### MATERIAL PROVIDED
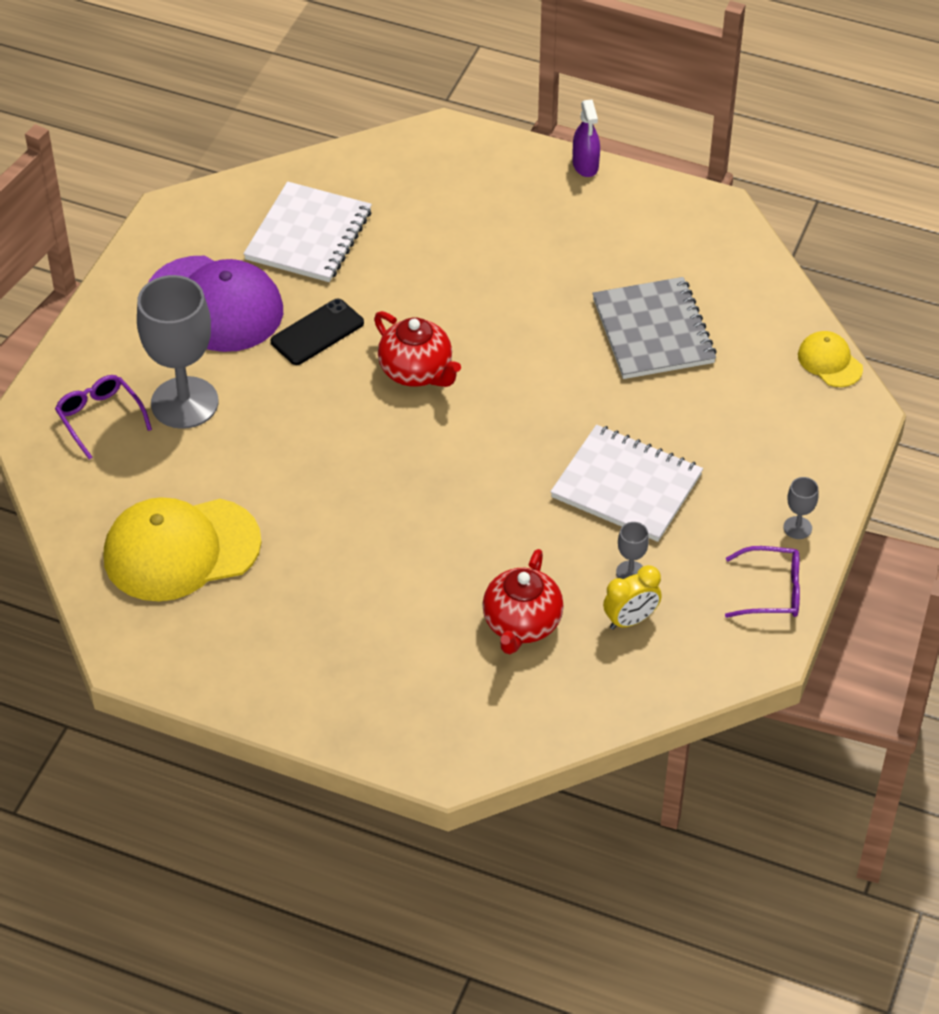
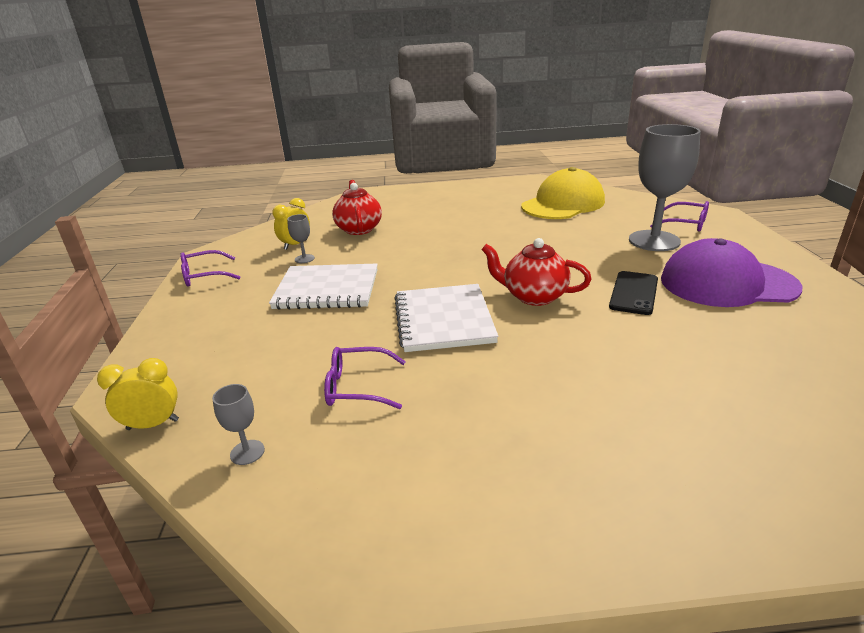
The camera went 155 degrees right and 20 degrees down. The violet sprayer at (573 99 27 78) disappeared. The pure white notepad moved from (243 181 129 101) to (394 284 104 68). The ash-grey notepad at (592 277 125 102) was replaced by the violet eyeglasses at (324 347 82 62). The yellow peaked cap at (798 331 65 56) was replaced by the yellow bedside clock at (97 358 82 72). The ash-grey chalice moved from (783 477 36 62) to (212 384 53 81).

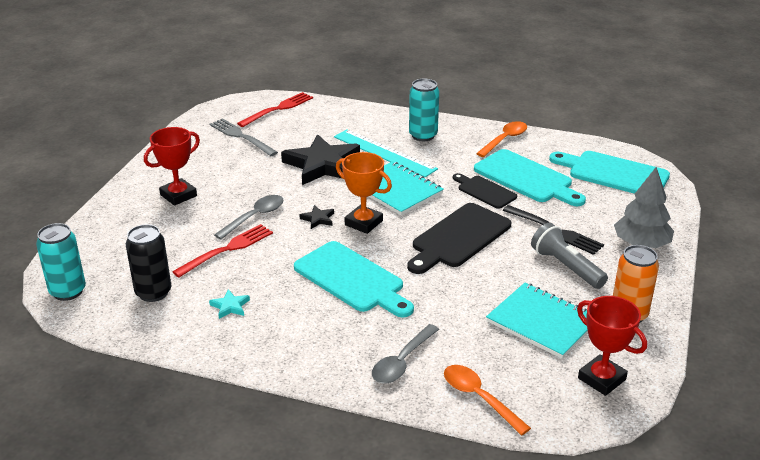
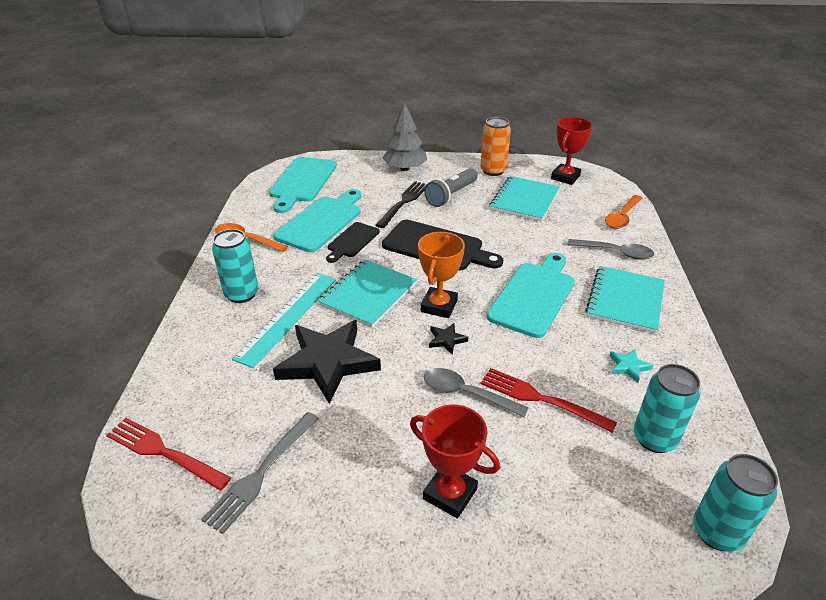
The camera went 105 degrees left and 5 degrees up. The black soda can at (126 224 45 78) became the turquoise soda can at (634 364 67 89). The turquoise notepad at (585 266 80 67) appeared.

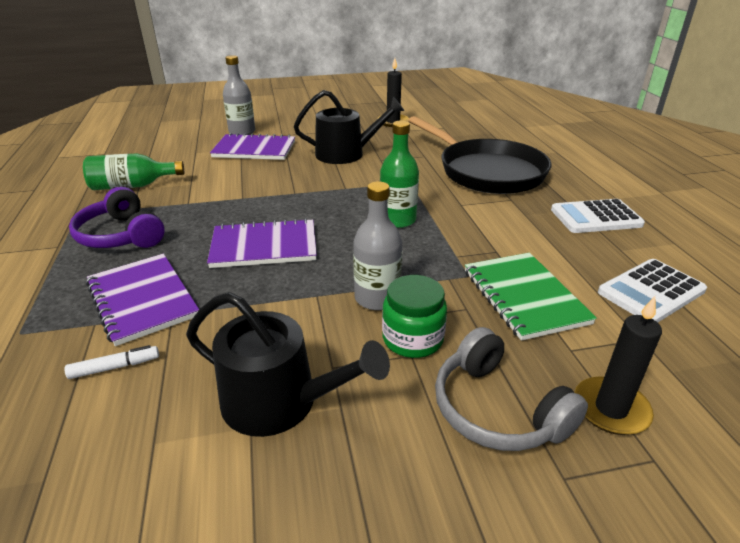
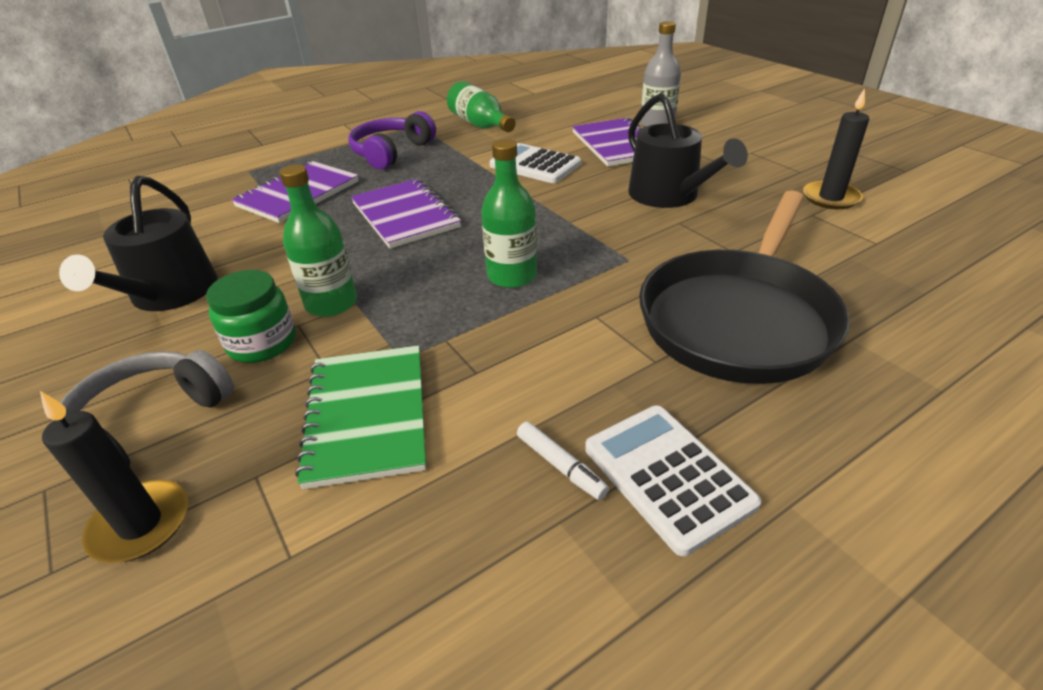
The camera went 70 degrees right and 5 degrees up. The ash-grey bottle at (353 181 49 129) became the leaf-green bottle at (279 164 78 153). The leaf-green notepad at (465 253 132 88) turned 60 degrees counterclockwise. The pure white calculator moved from (598 259 109 64) to (490 143 91 40). The pure white marker moved from (65 345 94 34) to (517 422 92 78).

### TASK
Would you repeat the listing above exactly, minus the images?

### ANSWER SPACE
The camera went 155 degrees right and 20 degrees down. The violet sprayer at (573 99 27 78) disappeared. The pure white notepad moved from (243 181 129 101) to (394 284 104 68). The ash-grey notepad at (592 277 125 102) was replaced by the violet eyeglasses at (324 347 82 62). The yellow peaked cap at (798 331 65 56) was replaced by the yellow bedside clock at (97 358 82 72). The ash-grey chalice moved from (783 477 36 62) to (212 384 53 81).

The camera went 105 degrees left and 5 degrees up. The black soda can at (126 224 45 78) became the turquoise soda can at (634 364 67 89). The turquoise notepad at (585 266 80 67) appeared.

The camera went 70 degrees right and 5 degrees up. The ash-grey bottle at (353 181 49 129) became the leaf-green bottle at (279 164 78 153). The leaf-green notepad at (465 253 132 88) turned 60 degrees counterclockwise. The pure white calculator moved from (598 259 109 64) to (490 143 91 40). The pure white marker moved from (65 345 94 34) to (517 422 92 78).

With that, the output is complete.